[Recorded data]
----------

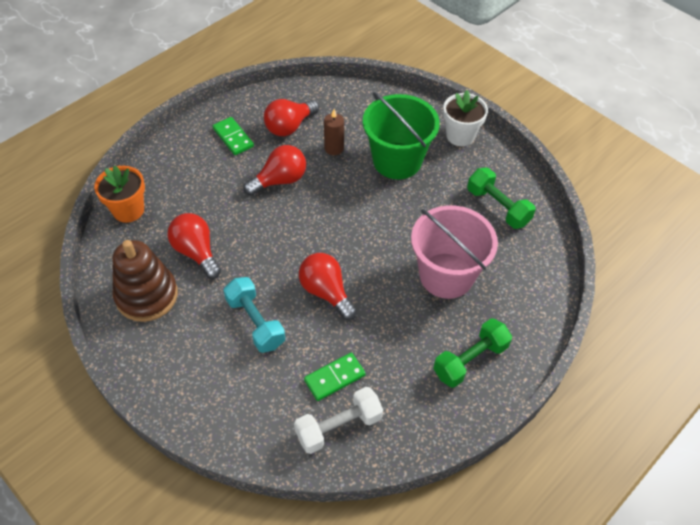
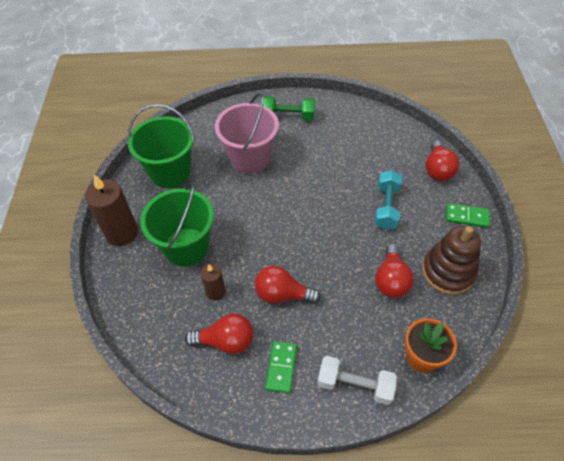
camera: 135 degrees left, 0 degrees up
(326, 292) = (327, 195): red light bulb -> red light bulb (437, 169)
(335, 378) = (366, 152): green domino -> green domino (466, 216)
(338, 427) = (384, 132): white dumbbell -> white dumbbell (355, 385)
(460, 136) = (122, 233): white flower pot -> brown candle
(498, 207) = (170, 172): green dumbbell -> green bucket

----------

* **Work task**: Once the pictures are set aside, output all of the data above verbatim.

* **Output of the exercise**:
camera: 135 degrees left, 0 degrees up
(326, 292) = (327, 195): red light bulb -> red light bulb (437, 169)
(335, 378) = (366, 152): green domino -> green domino (466, 216)
(338, 427) = (384, 132): white dumbbell -> white dumbbell (355, 385)
(460, 136) = (122, 233): white flower pot -> brown candle
(498, 207) = (170, 172): green dumbbell -> green bucket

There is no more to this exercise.